**Task instructions**
Among the entries below, find the lines with the word "cake" and return them.

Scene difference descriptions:
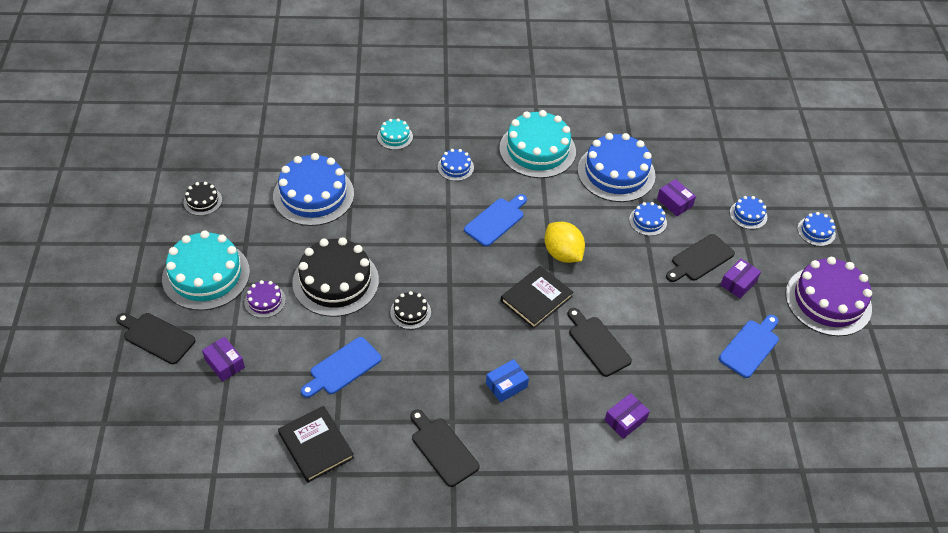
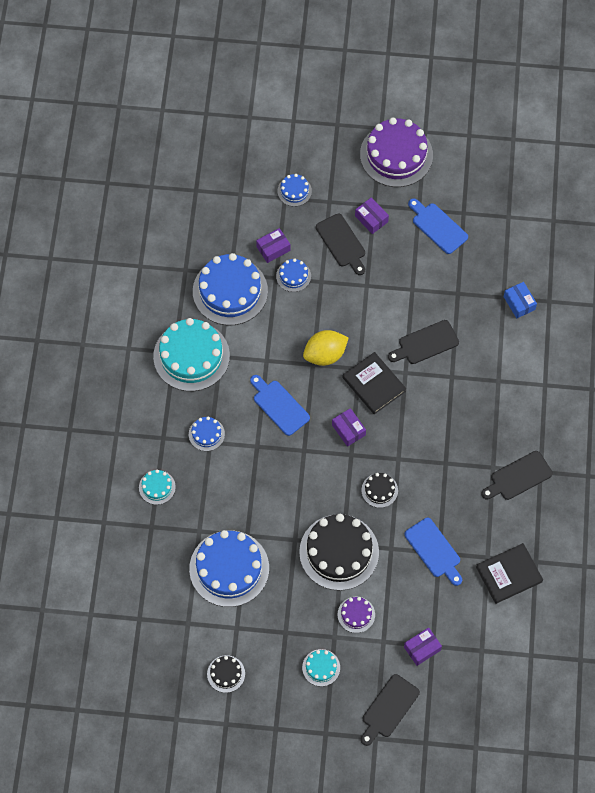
camera: 80 degrees left, 15 degrees up
(206, 275) = (321, 667): turquoise cake -> turquoise cake, size x0.47
(506, 385) = (461, 421): blue box -> blue box (519, 303)
(625, 420) = (501, 336): purple box -> purple box (348, 430)
(816, 231) = (319, 141): blue cake -> none

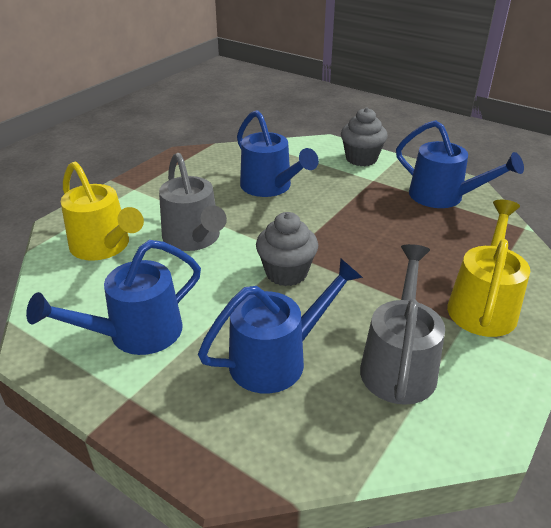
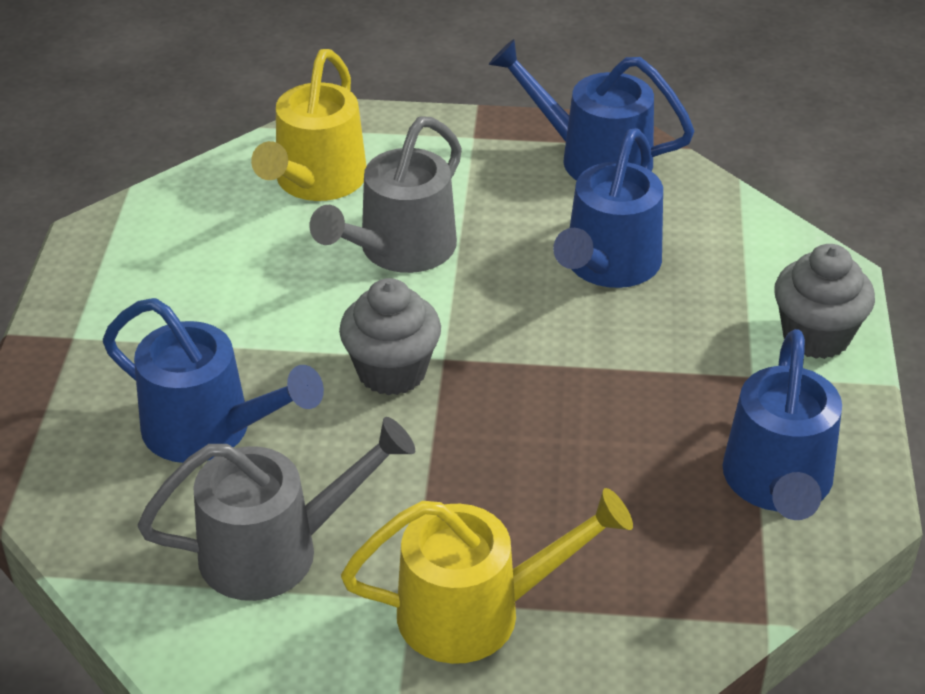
camera: 60 degrees right, 5 degrees up
(135, 334) = (172, 291): blue watering can -> blue watering can (592, 158)

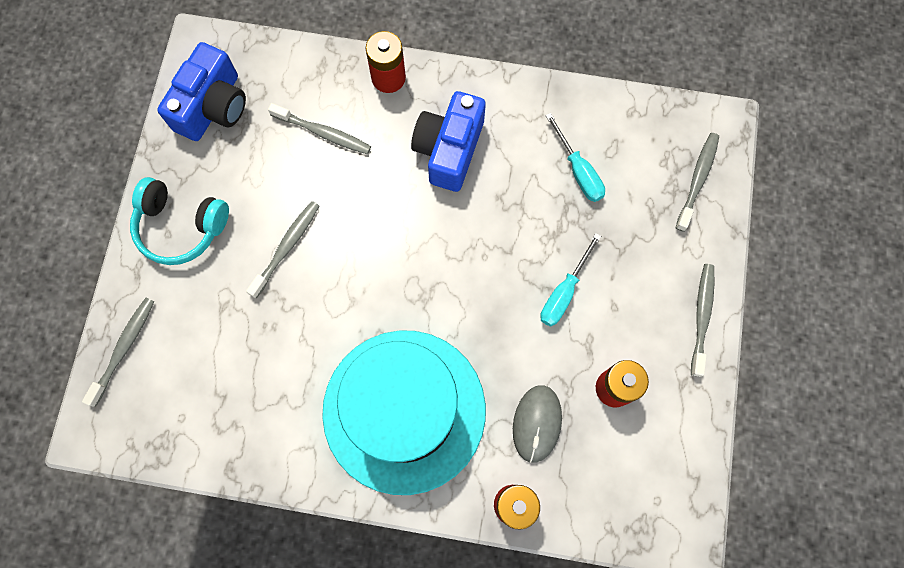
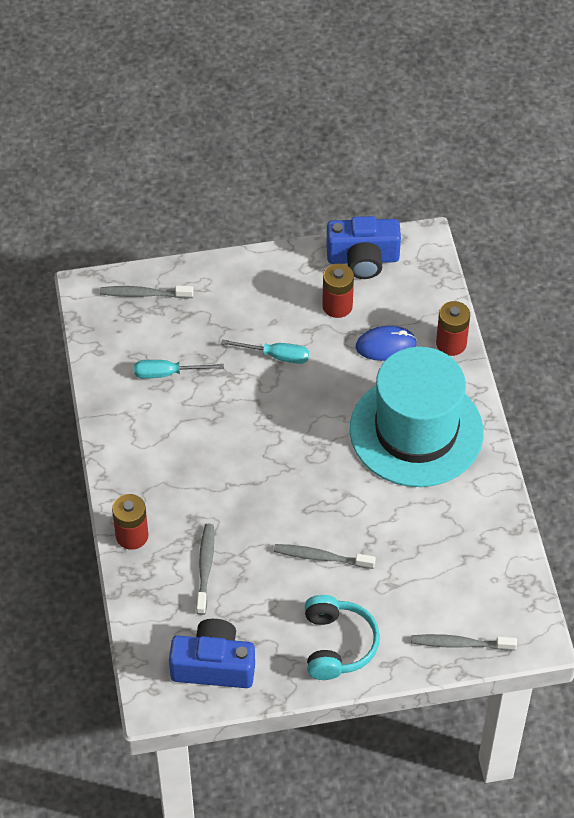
camera: 110 degrees left, 20 degrees down
(449, 150) = (184, 468): blue camera -> blue camera (363, 259)
(537, 423) = (386, 345): grey mouse -> blue mouse
(578, 171) = (167, 373): turquoise screwdriver -> turquoise screwdriver turned 135 degrees counterclockwise
(701, 317) = (258, 266): grey toothbrush -> none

**Result for this exercise**
(206, 275) = (321, 667): turquoise cake -> turquoise cake, size x0.47
(816, 231) = (319, 141): blue cake -> none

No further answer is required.